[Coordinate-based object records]
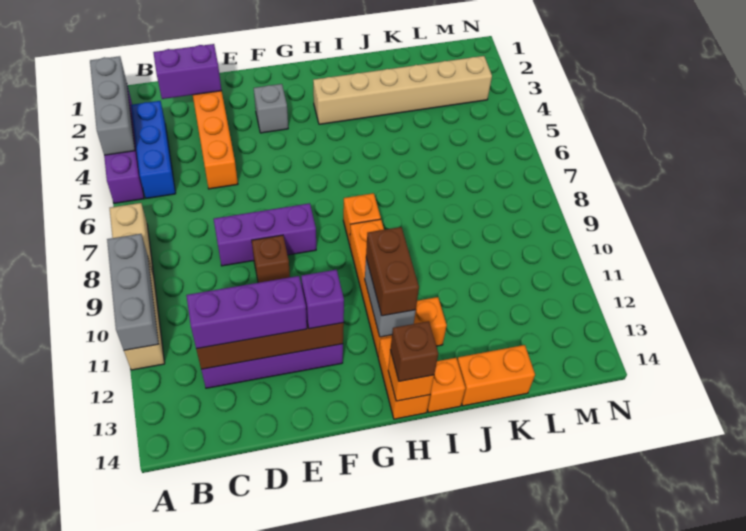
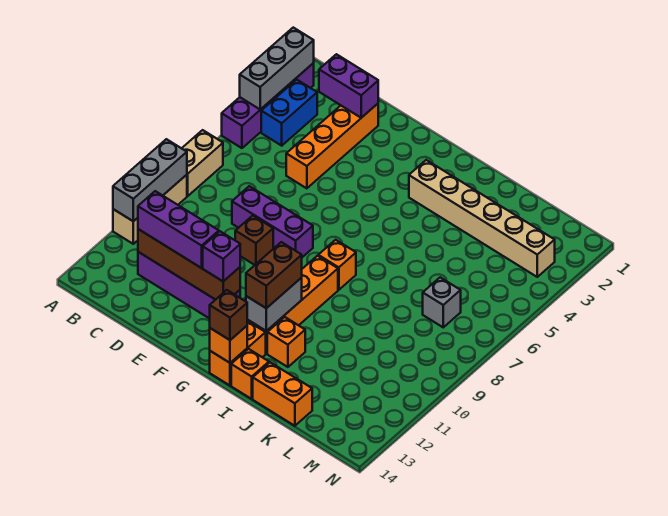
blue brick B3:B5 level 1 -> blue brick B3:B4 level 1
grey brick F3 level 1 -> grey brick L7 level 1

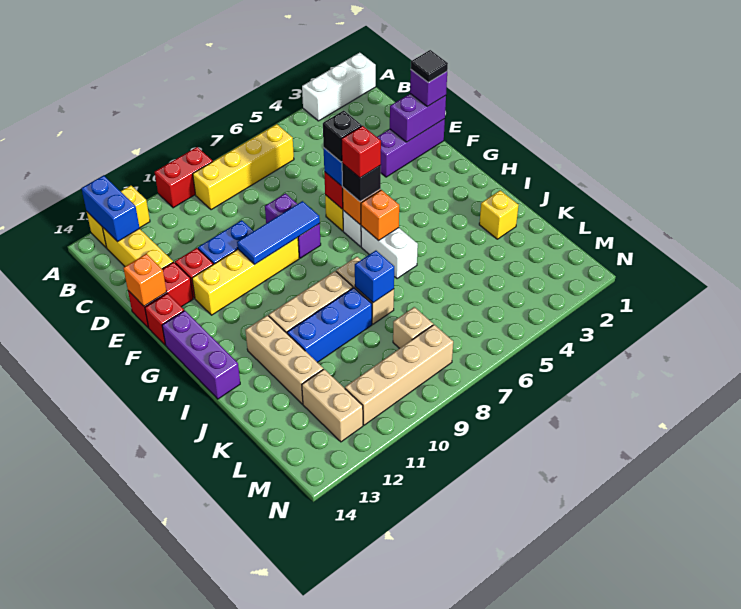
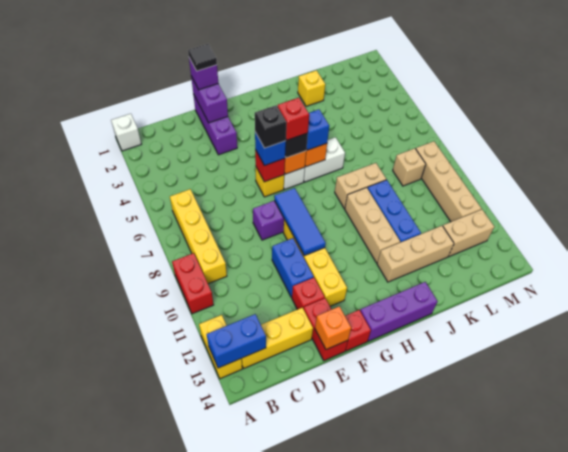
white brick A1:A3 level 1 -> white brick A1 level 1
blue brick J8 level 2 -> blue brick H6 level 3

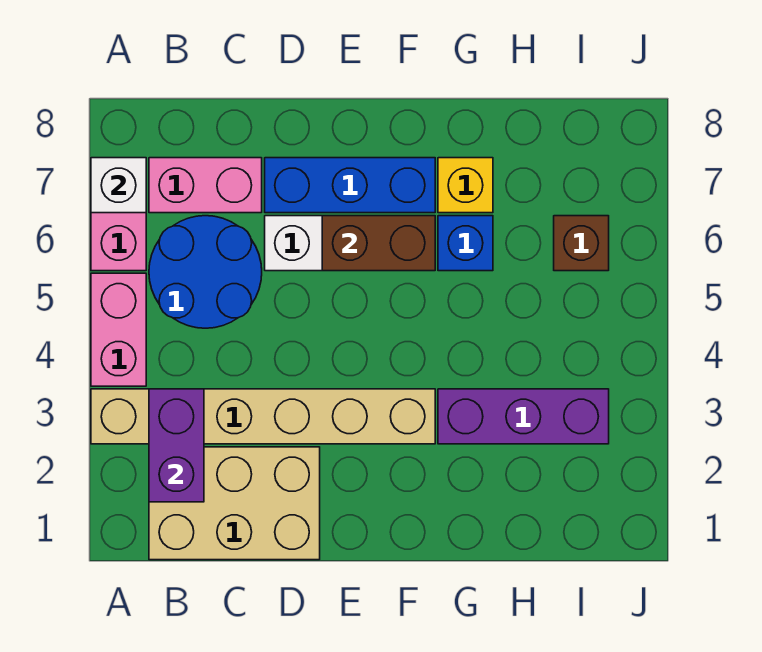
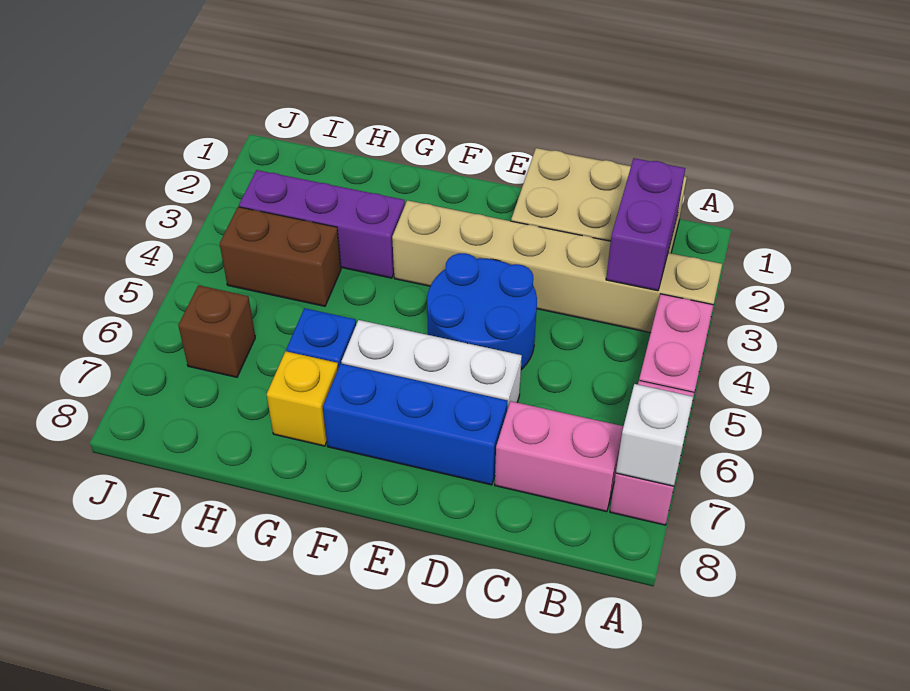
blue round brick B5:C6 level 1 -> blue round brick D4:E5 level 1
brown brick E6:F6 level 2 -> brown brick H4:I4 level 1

## Problem requirements:
Find how many lines in the entries above use the word "blue". Write the number alone.

## Output of the task:
3